* **Aim of the task**: Which lines below contain the string "bold"? Gather every one of them and copy it out in full.

* **Material provided**:
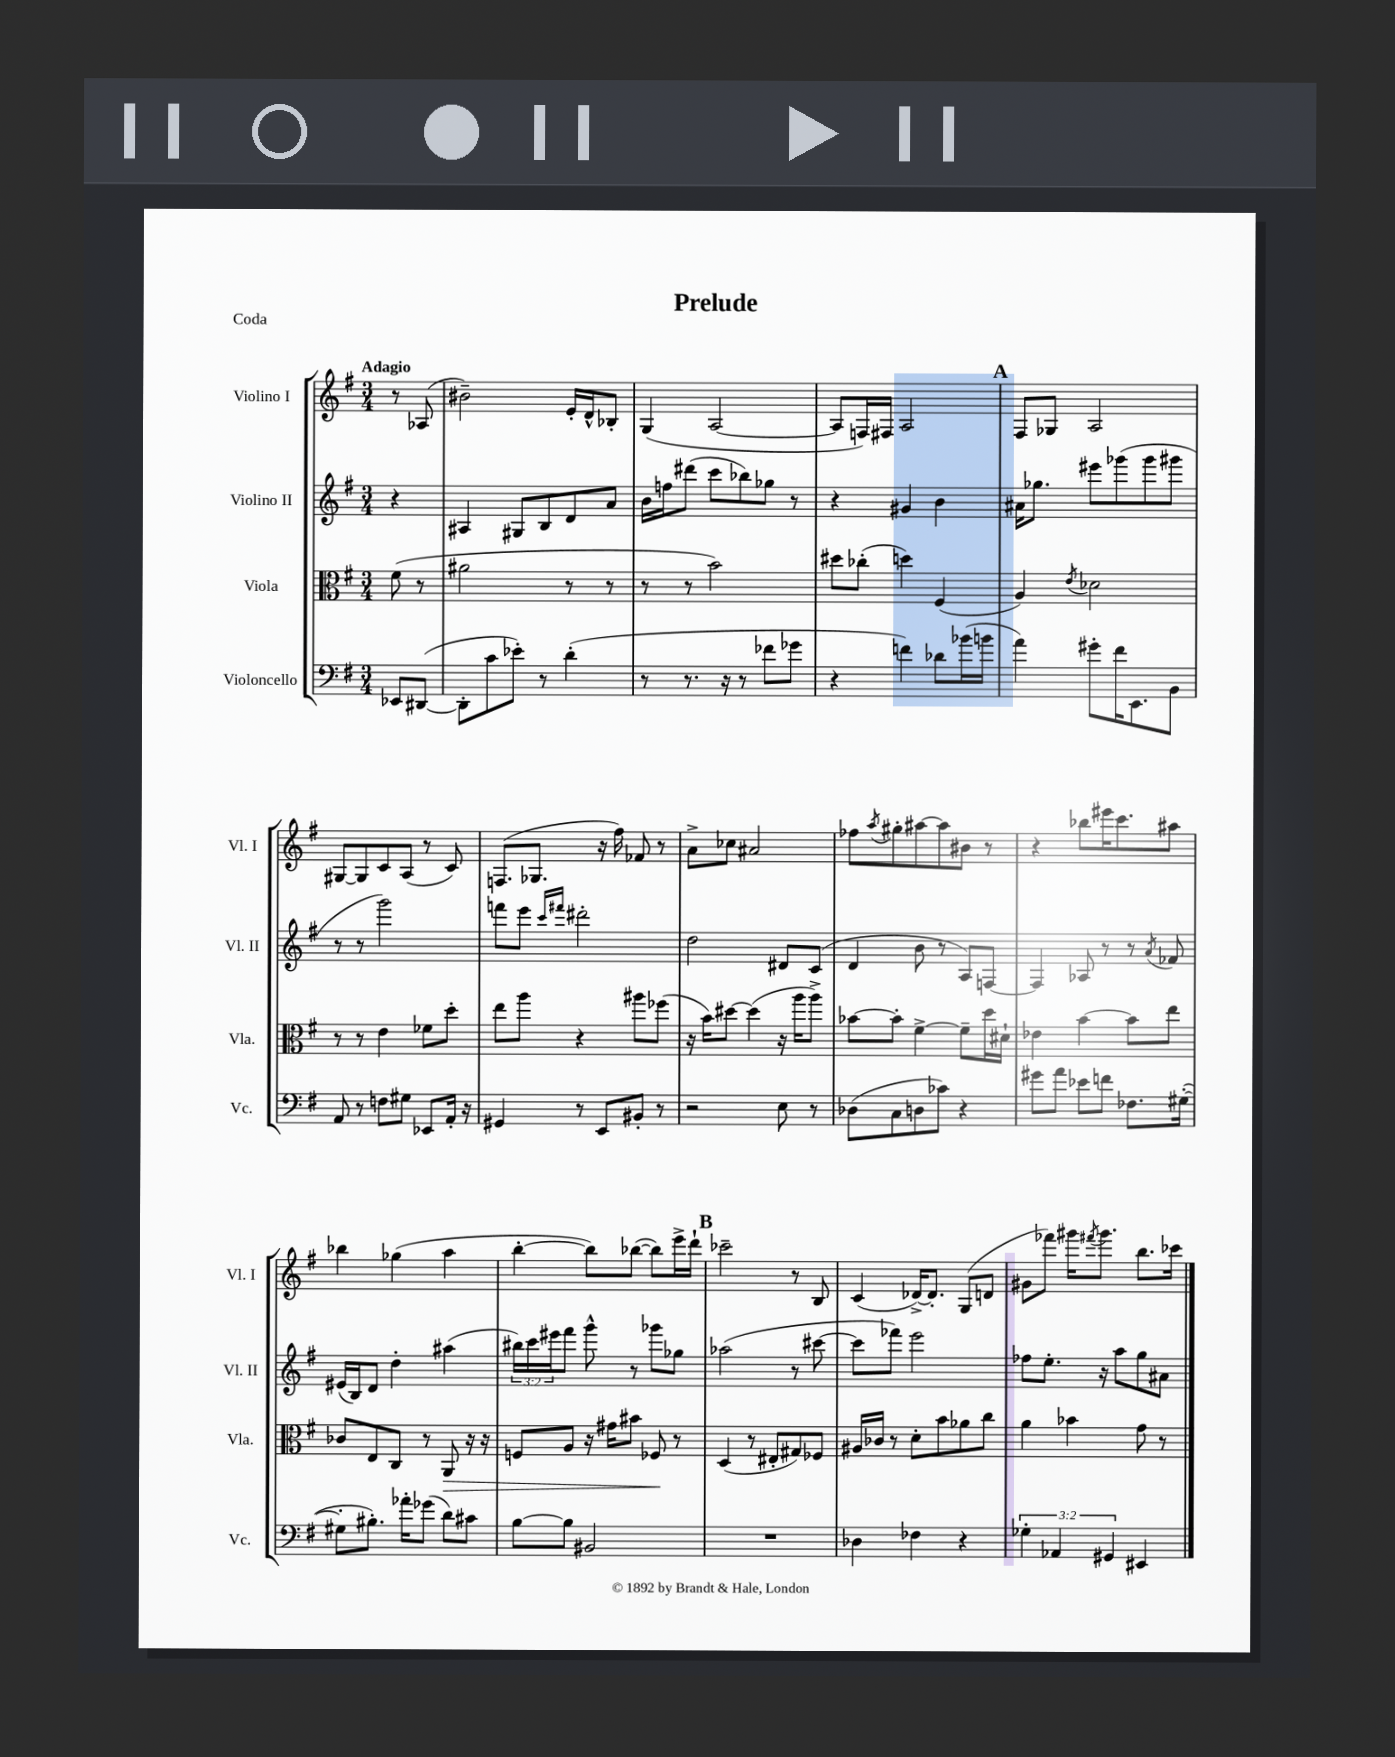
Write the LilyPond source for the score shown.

\header { title = "Prelude" piece = "Coda" }
<<
\new StaffGroup <<
\new Staff = "s0" \with { instrumentName = "Violino I" shortInstrumentName = "Vl. I" } {
    \clef treble \key g \major \numericTimeSignature \time 3/4 \partial 4 \tempo "Adagio"
    r8 aes8( |
    bis'2--) e'16-. d'16-^ bes8-. |
    g4( a2~ |
    a8 f16) fis16 a2 |
    \mark \markup { \bold "A" } fis8 ges8 a2 |
    gis8~ gis8 c'8 a8( r8 c'8) |
    f8.( ges8. r16 fis''16) fes'8 r8 |
    a'8-> ces''8 ais'2 |
    fes''8 \acciaccatura { a''8 } gis''8-. ais''8~ ais''8 bis'8 r8 |
    r4 bes''8 eis'''16 c'''8. ais''8 |
    bes''4 ges''4( a''4 |
    b''4~-. b''8) bes''8~( bes''8) e'''16-> d'''16-! |
    \mark \markup { \bold "B" } ces'''2-- r8 b8 |
    c'4( des'16~->) des'8.-. g8( d'8 |
    gis'8 fes'''8) gis'''16 \acciaccatura { fis'''8 } gis'''8. b''8. ces'''16 \bar "|." |
}
\new Staff = "s1" \with { instrumentName = "Violino II" shortInstrumentName = "Vl. II" } {
    \clef treble \key g \major \numericTimeSignature \time 3/4 \override Staff.TupletNumber.text = #tuplet-number::calc-fraction-text \partial 4
    r4 |
    ais4 gis8 b8 d'8 a'8 |
    b'16 f''16 dis'''8( c'''8 bes''8) ges''8 r8 |
    r4 gis'4 b'4 |
    \mark \markup { \bold "A" } ais'16 ges''8. eis'''8 ges'''8( ges'''8 gis'''8 |
    r8 r8 g'''2) |
    f'''8 e'''8 \grace { c'''16 fis'''16 } dis'''2-. |
    d''2 dis'8 c'8( |
    d'4 b'8 r8 a8) f8~ |
    f4 aes8 r8 r8 \acciaccatura { a'8 } fes'8 |
    eis'16( b16) d'8 d''4-. ais''4( |
    \tuplet 3/2 { bis''16) c'''16 eis'''16 } fis'''8 g'''8-^ r8 ges'''8 ges''8 |
    \mark \markup { \bold "B" } aes''2( r8 cis'''8~ |
    cis'''8 fes'''8) e'''2 |
    fes''8 e''8.-. r16 a''8 g''8 ais'8 \bar "|." |
}
\new Staff = "s2" \with { instrumentName = "Viola" shortInstrumentName = "Vla." } {
    \clef alto \key g \major \numericTimeSignature \time 3/4 \partial 4
    fis'8( r8 |
    ais'2 r8 r8 |
    r8 r8 b'2) |
    dis''8 ces''8-.( d''4) fis4( |
    \mark \markup { \bold "A" } a4) \acciaccatura { e'8 } des'2 |
    r8 r8 e'4 fes'8 d''8-. |
    e''8 a''8 r4 ais''8 fes''8( |
    r16 b'16) dis''8~ dis''4( r16 a''16 a''8->) |
    bes'8~ bes'8-. fis'4~-> fis'8-- d''16 dis'16-! |
    ees'4 b'4~ b'8 e''8 |
    ces'8 e8 c8 r8 a,8\> r16 r16 |
    f8 a8 r16 gis'16 bis'8 fes8\! r8 |
    \mark \markup { \bold "B" } d4( r8 eis8-. gis8) fes8 |
    ais16 ces'16 r8 d'8-. b'8 aes'8 c''8 |
    a'4 bes'4 g'8 r8 \bar "|." |
}
\new Staff = "s3" \with { instrumentName = "Violoncello" shortInstrumentName = "Vc." } {
    \clef bass \key g \major \numericTimeSignature \time 3/4 \override Staff.TupletNumber.text = #tuplet-number::calc-fraction-text \partial 4
    ees,8 dis,8~( |
    dis,8-. c'8 ees'8-.) r8 d'4-.( |
    r8 r8. r16 r8 fes'8 ges'8 |
    r4 f'4) des'8 bes'16( b'16 |
    \mark \markup { \bold "A" } a'4) gis'8-. fis'16 e,8. b,8 |
    a,8 r8 f8 gis8 ees,8 a,16-. r16 |
    gis,4 r8 e,8 bis,8-. r8 |
    r2 e8 r8 |
    des8( c8 d8 ces'8) r4 |
    gis'8 a'8 ees'8 f'8 fes8. gis16~-.( |
    gis8-. bis8.-.) aes'16-. ges'8( d'8) cis'8 |
    b8~ b8 bis,2 |
    \mark \markup { \bold "B" } R2. |
    des4 fes4 r4 |
    \tuplet 3/2 { ges4-. aes,4 gis,4 } eis,4 \bar "|." |
}
>>
>>
\layout { \context { \Score \remove "Bar_number_engraver" } }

* **Expected output**:
    \mark \markup { \bold "A" } fis8 ges8 a2 |
    \mark \markup { \bold "B" } ces'''2-- r8 b8 |
    \mark \markup { \bold "A" } ais'16 ges''8. eis'''8 ges'''8( ges'''8 gis'''8 |
    \mark \markup { \bold "B" } aes''2( r8 cis'''8~ |
    \mark \markup { \bold "A" } a4) \acciaccatura { e'8 } des'2 |
    \mark \markup { \bold "B" } d4( r8 eis8-. gis8) fes8 |
    \mark \markup { \bold "A" } a'4) gis'8-. fis'16 e,8. b,8 |
    \mark \markup { \bold "B" } R2. |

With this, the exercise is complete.